(Before-and-after object lists)
+---+
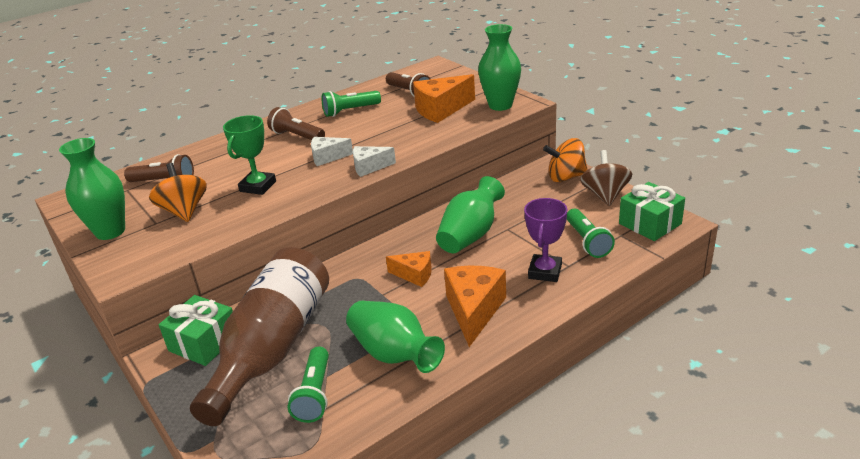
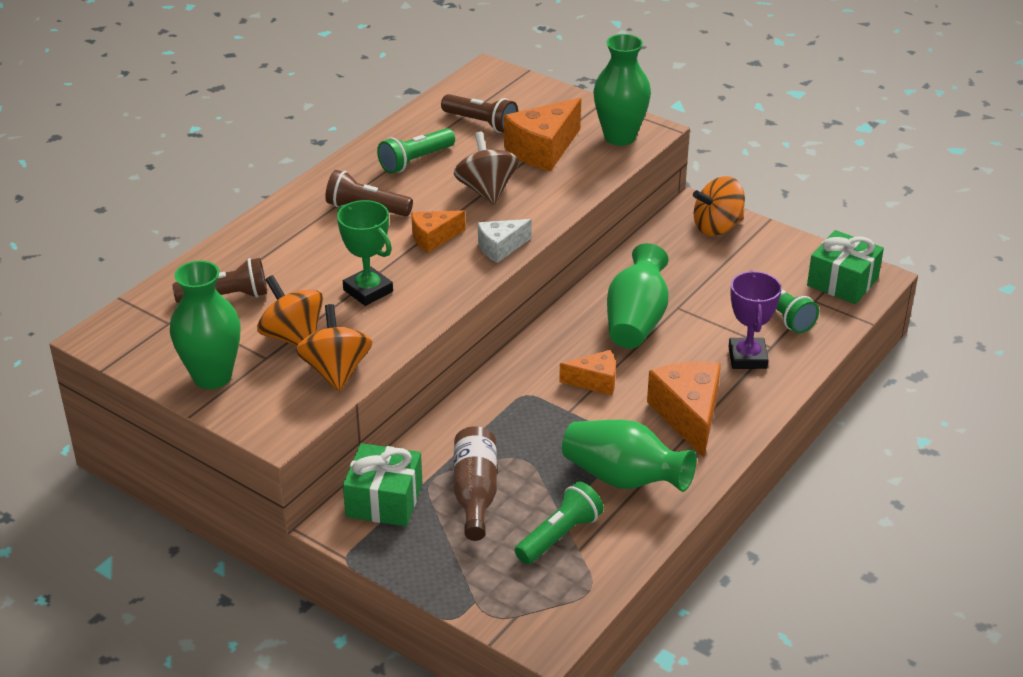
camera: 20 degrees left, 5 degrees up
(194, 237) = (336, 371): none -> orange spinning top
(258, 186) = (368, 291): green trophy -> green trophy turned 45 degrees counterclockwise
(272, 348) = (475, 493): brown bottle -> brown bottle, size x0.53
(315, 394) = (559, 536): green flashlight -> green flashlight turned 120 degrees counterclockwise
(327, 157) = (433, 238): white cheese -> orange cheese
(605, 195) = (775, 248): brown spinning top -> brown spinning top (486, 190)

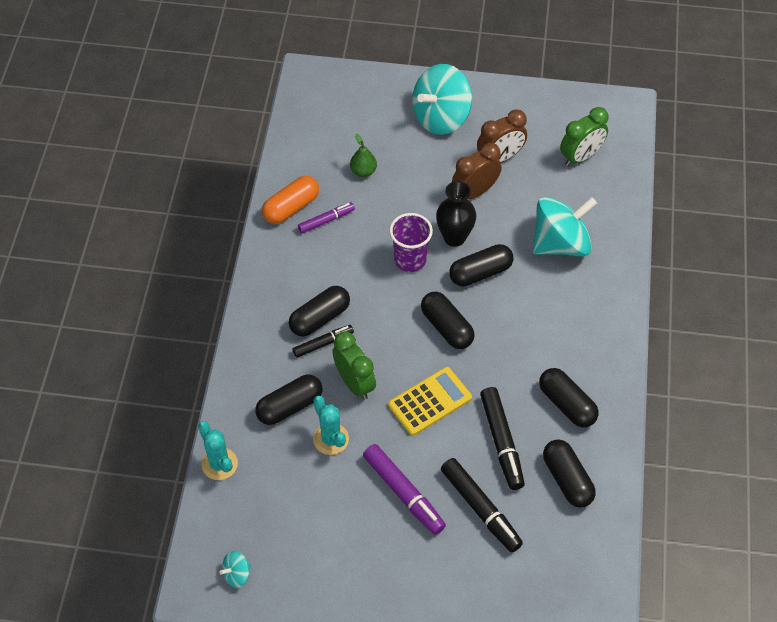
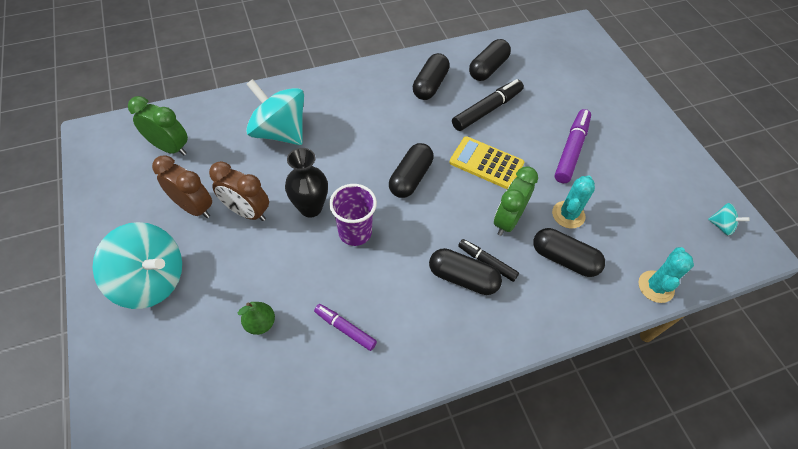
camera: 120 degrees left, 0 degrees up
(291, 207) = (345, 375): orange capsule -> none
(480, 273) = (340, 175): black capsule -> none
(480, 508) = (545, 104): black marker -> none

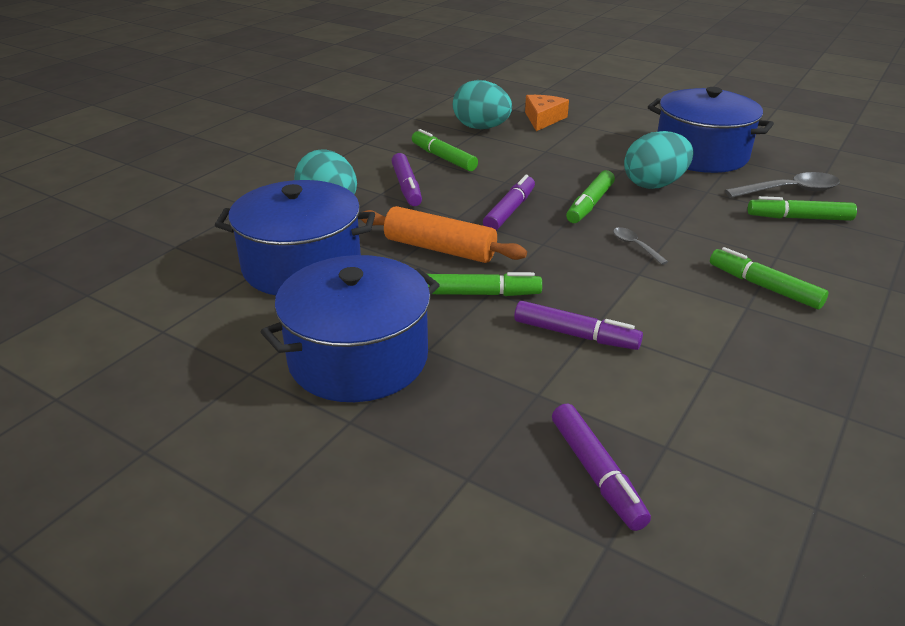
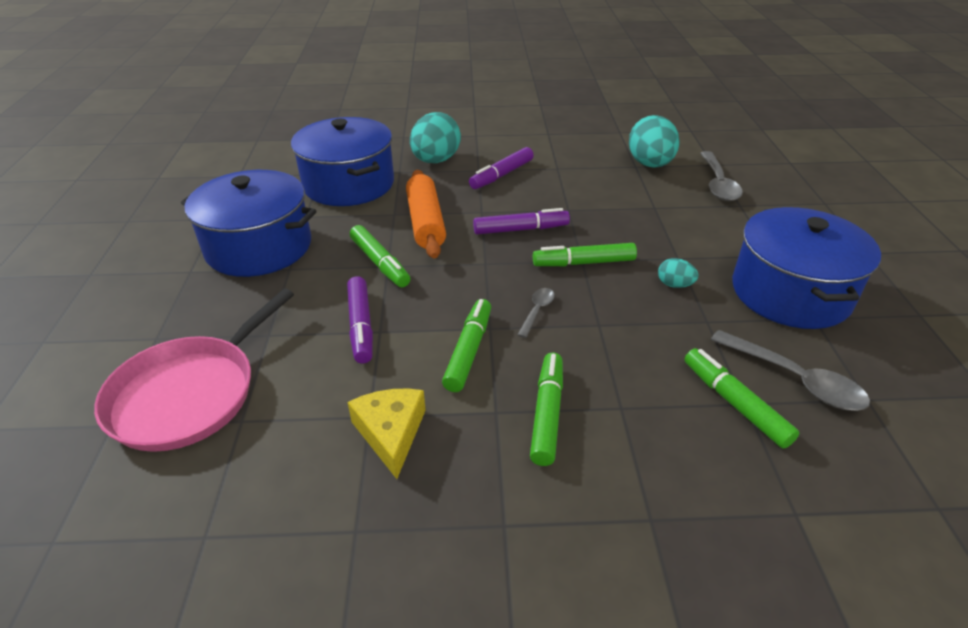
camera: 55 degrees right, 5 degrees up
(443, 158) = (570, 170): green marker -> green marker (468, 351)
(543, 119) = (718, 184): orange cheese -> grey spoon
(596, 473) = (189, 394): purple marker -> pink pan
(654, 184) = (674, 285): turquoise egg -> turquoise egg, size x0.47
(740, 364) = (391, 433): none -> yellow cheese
+---+
To do -> Count, in the records above, the lines that contain the word "degrees"; the answer is that number alone.

Response -> 5